Data entries

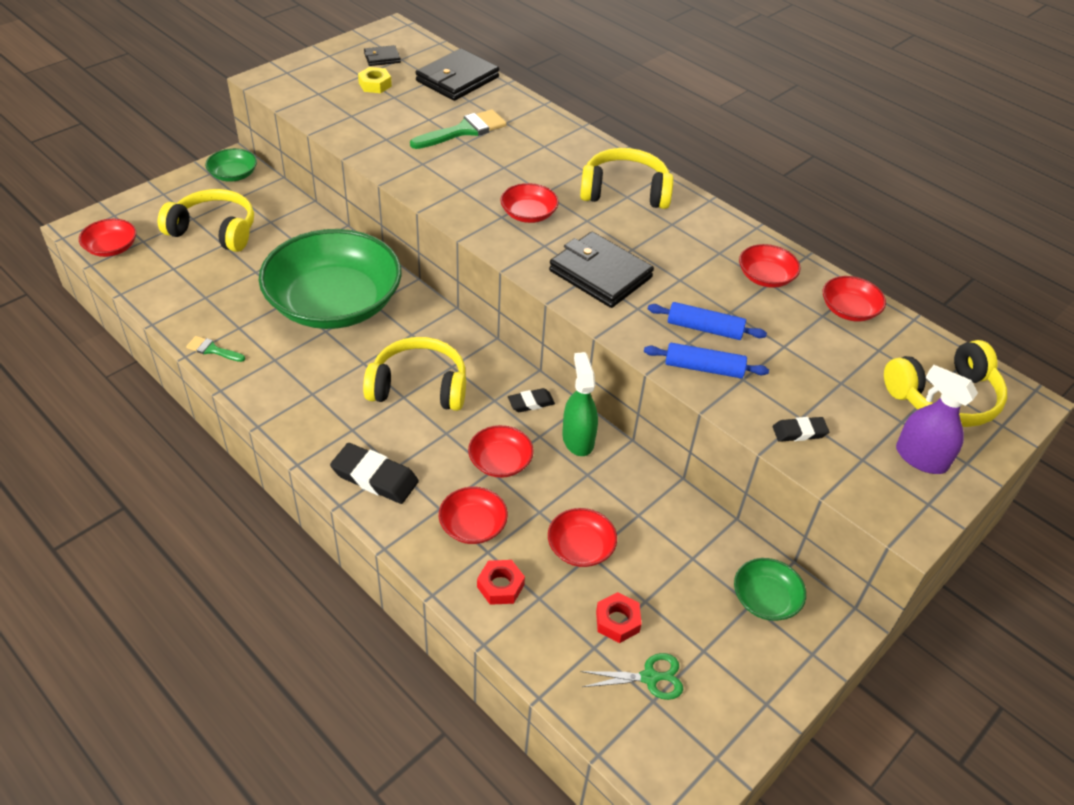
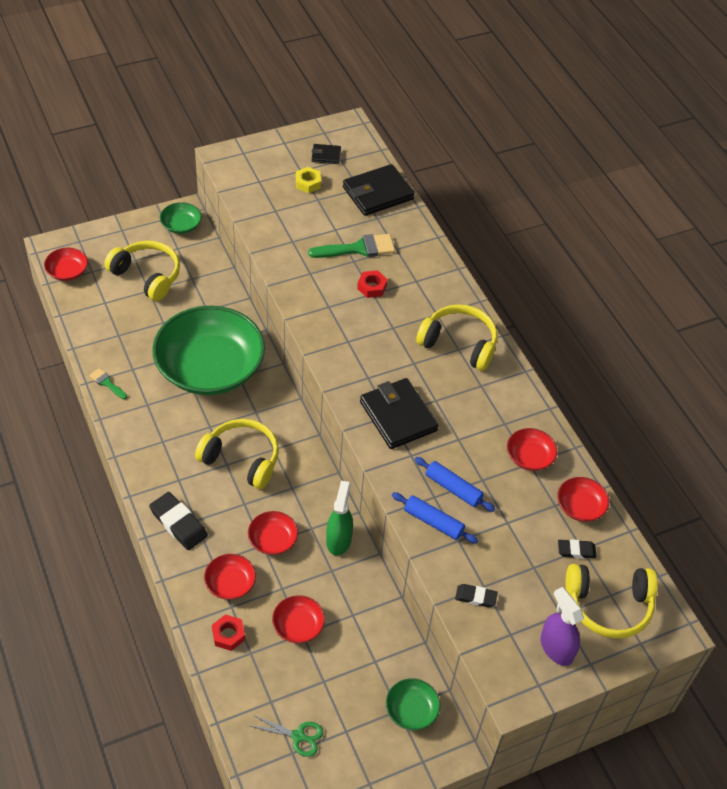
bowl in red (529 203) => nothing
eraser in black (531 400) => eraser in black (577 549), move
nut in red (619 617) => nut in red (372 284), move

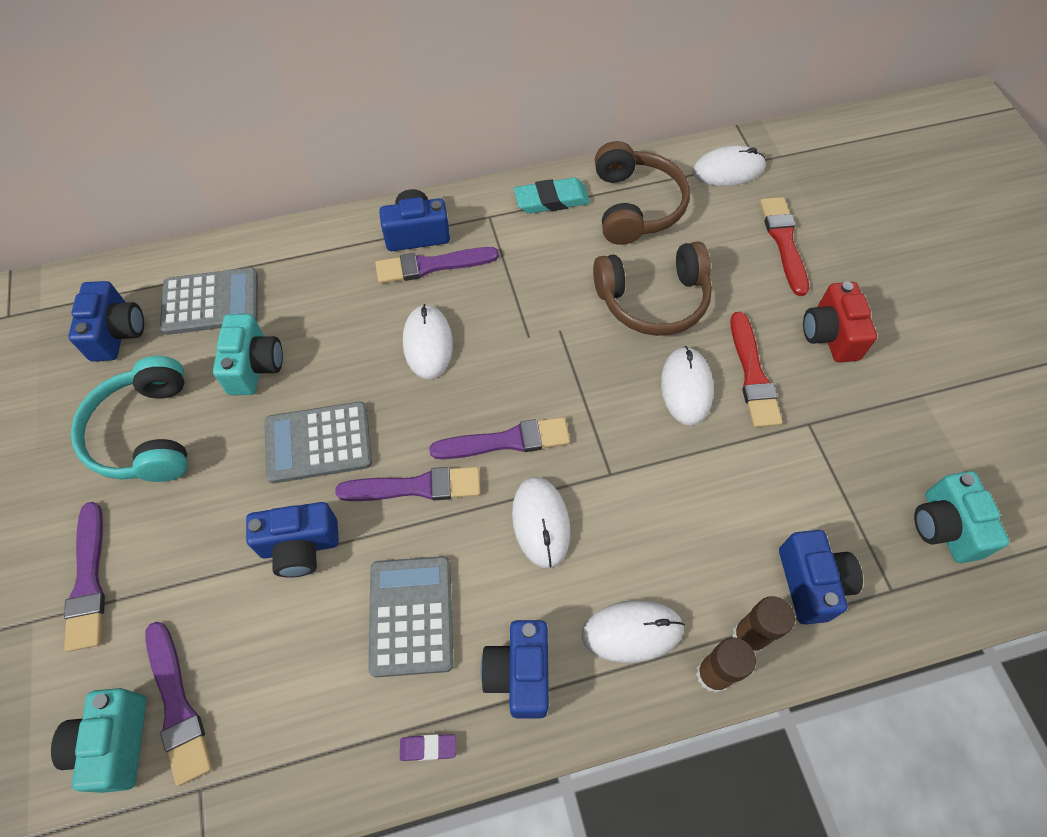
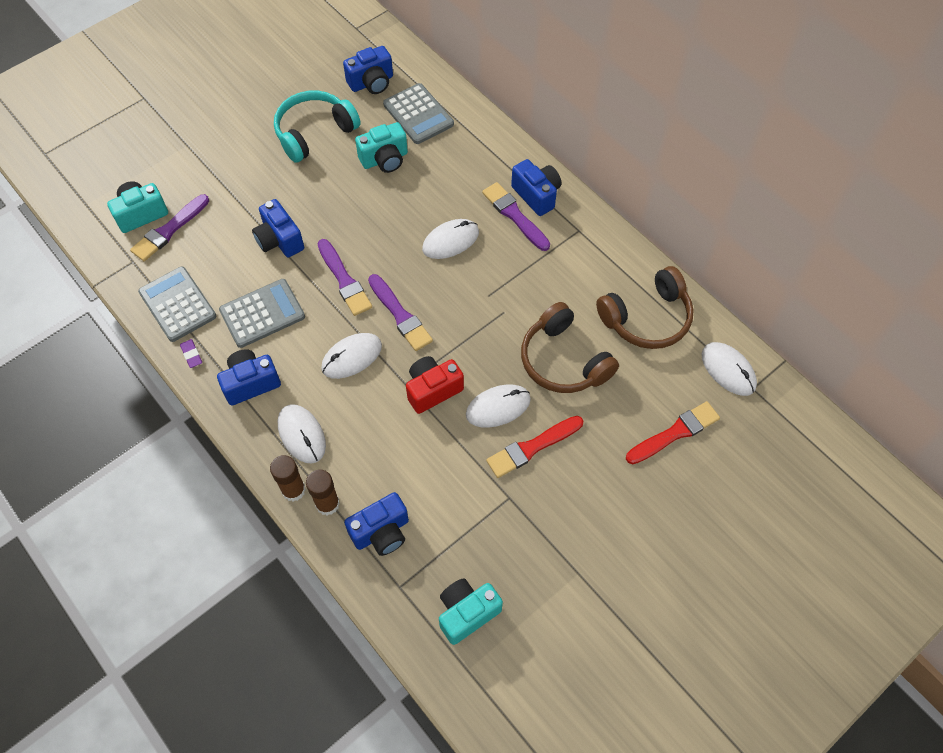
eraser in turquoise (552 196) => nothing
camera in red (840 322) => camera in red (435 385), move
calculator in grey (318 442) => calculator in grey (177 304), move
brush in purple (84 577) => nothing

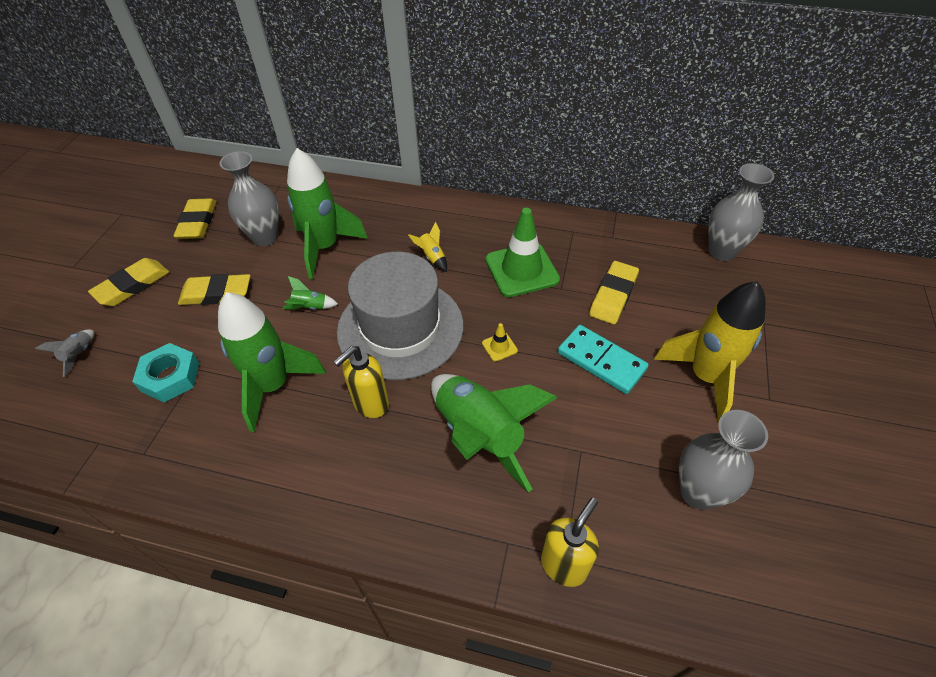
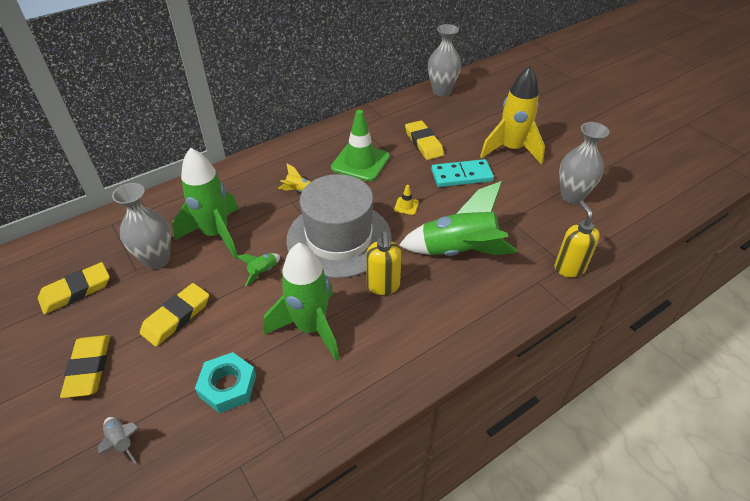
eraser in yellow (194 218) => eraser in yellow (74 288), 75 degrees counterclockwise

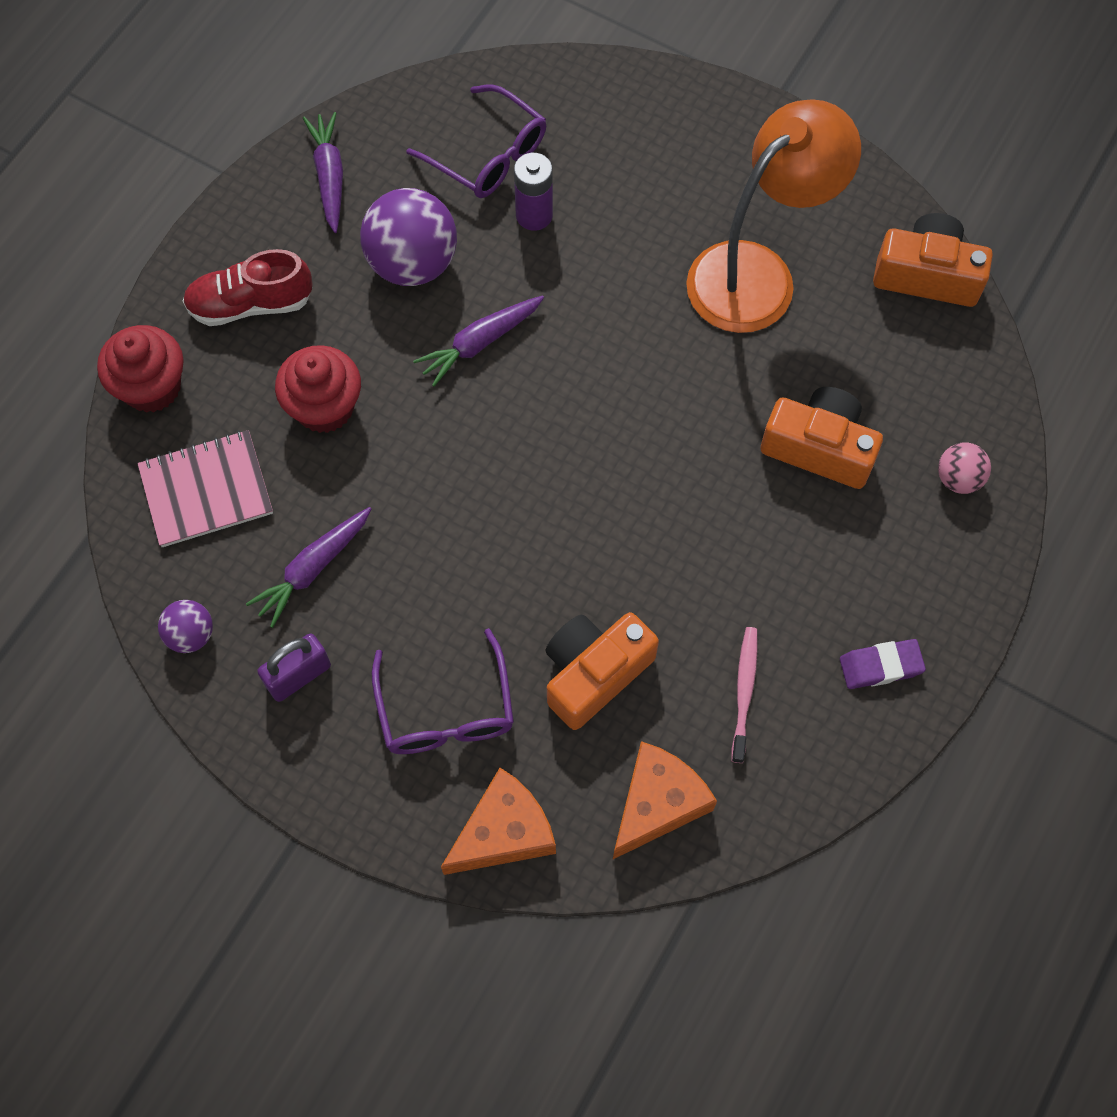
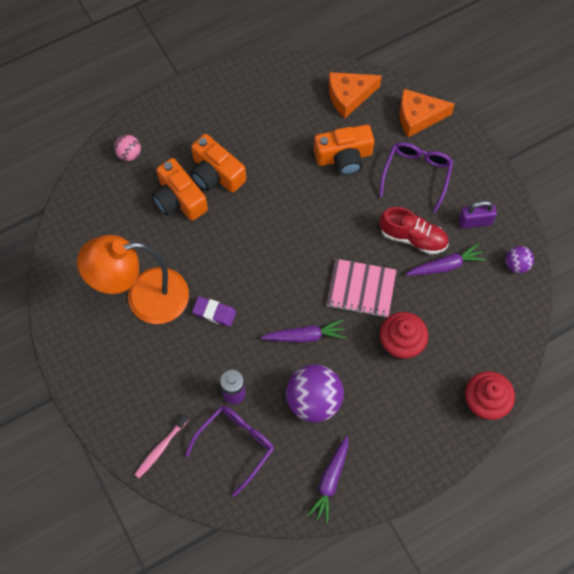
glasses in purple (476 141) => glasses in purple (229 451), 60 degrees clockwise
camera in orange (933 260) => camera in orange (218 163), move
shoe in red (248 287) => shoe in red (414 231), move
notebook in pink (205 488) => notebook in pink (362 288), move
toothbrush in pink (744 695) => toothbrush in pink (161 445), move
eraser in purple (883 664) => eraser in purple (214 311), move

#### Exercise instructions
Return every record exactly, leaving out the pictures.

#### Output for this task
bowl in red (529 203) => nothing
eraser in black (531 400) => eraser in black (577 549), move
nut in red (619 617) => nut in red (372 284), move

eraser in turquoise (552 196) => nothing
camera in red (840 322) => camera in red (435 385), move
calculator in grey (318 442) => calculator in grey (177 304), move
brush in purple (84 577) => nothing

eraser in yellow (194 218) => eraser in yellow (74 288), 75 degrees counterclockwise

glasses in purple (476 141) => glasses in purple (229 451), 60 degrees clockwise
camera in orange (933 260) => camera in orange (218 163), move
shoe in red (248 287) => shoe in red (414 231), move
notebook in pink (205 488) => notebook in pink (362 288), move
toothbrush in pink (744 695) => toothbrush in pink (161 445), move
eraser in purple (883 664) => eraser in purple (214 311), move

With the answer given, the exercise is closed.